** Task material **
..........

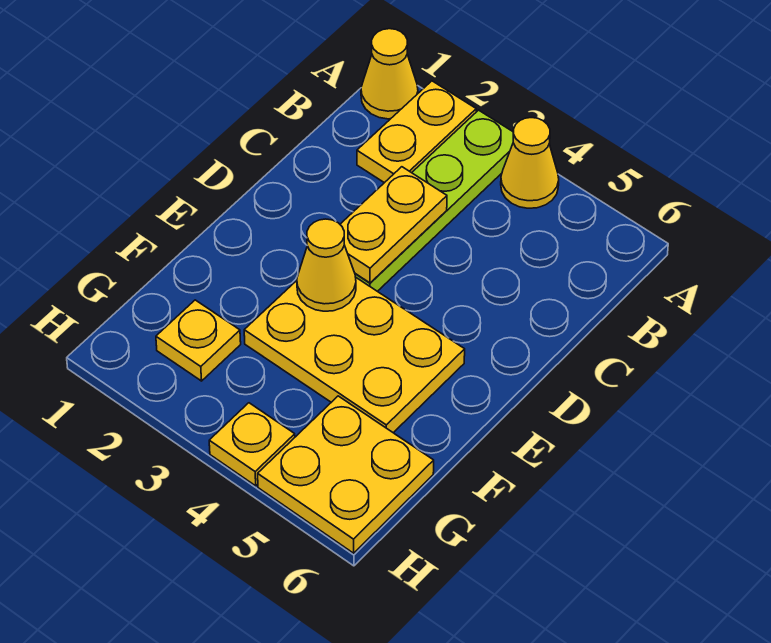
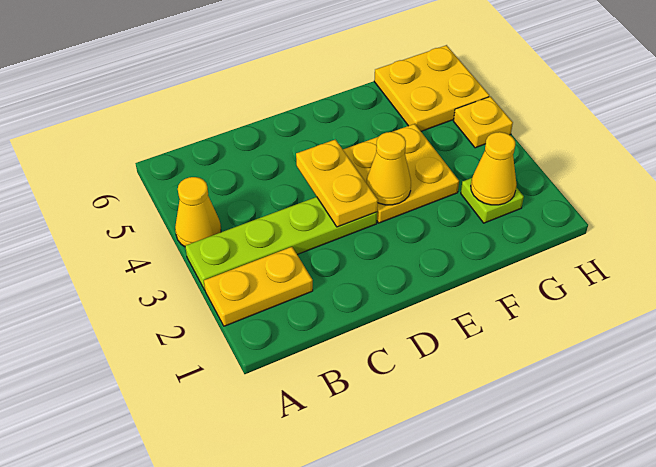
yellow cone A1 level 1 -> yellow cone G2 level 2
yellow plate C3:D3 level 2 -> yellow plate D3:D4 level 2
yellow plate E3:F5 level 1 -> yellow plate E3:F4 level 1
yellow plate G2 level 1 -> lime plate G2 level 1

..........

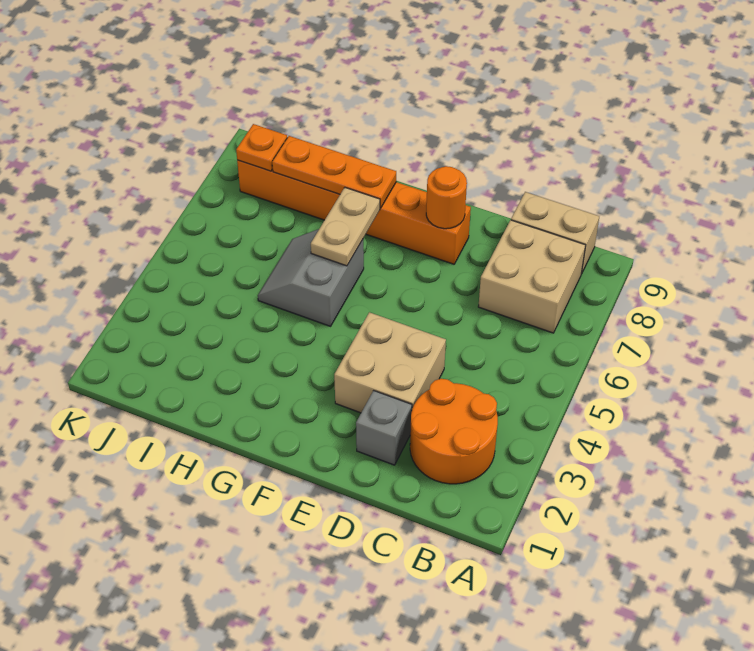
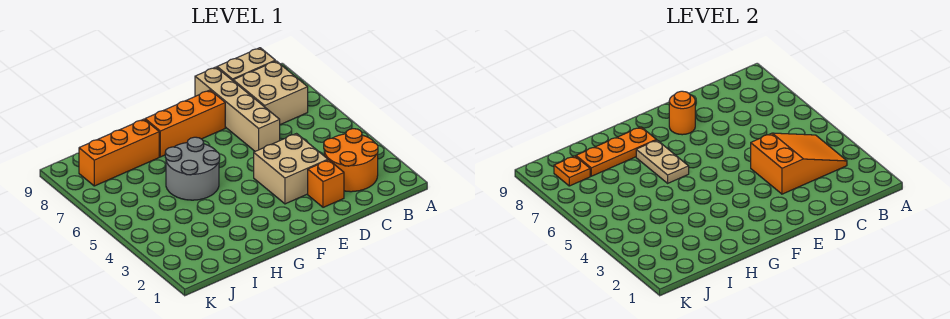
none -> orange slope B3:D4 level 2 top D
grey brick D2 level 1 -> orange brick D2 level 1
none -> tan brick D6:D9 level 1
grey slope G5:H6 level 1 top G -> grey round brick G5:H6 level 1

..........

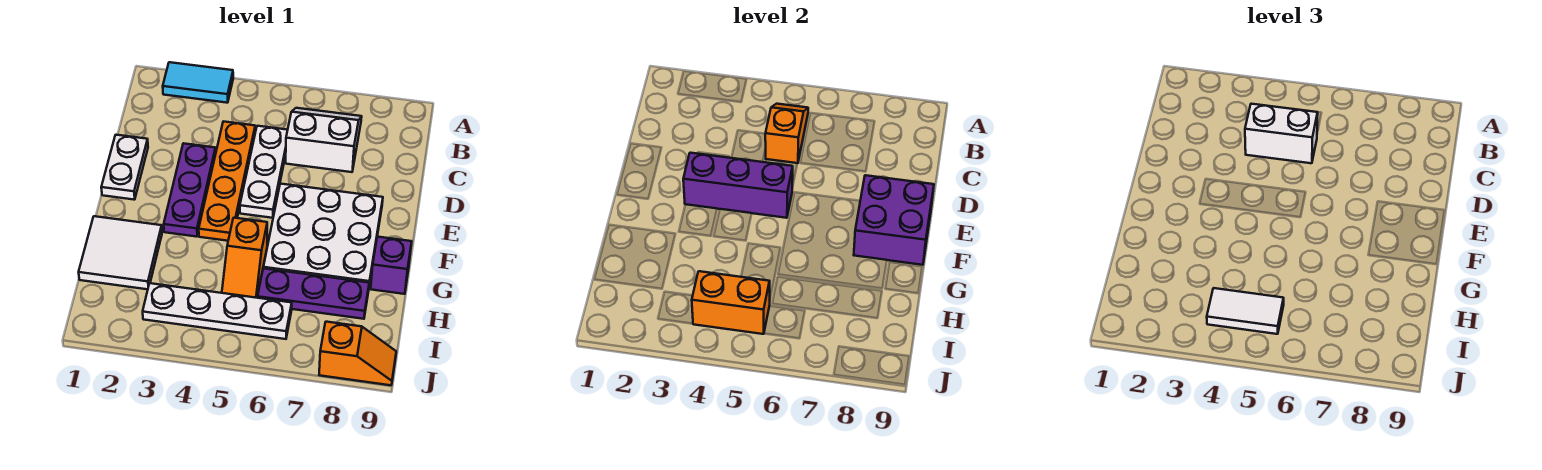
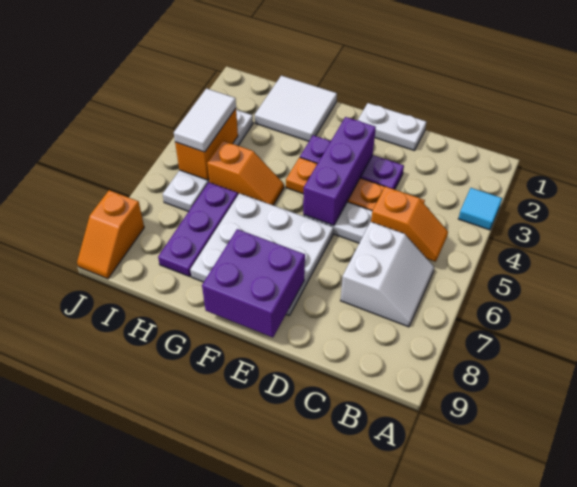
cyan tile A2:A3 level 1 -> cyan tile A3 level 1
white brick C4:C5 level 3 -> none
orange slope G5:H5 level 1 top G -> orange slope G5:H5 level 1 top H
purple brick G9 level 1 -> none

..........

** Work item **
Whenever a line above includes "orange", copy it in full.

** Exercise answer **
none -> orange slope B3:D4 level 2 top D
grey brick D2 level 1 -> orange brick D2 level 1
orange slope G5:H5 level 1 top G -> orange slope G5:H5 level 1 top H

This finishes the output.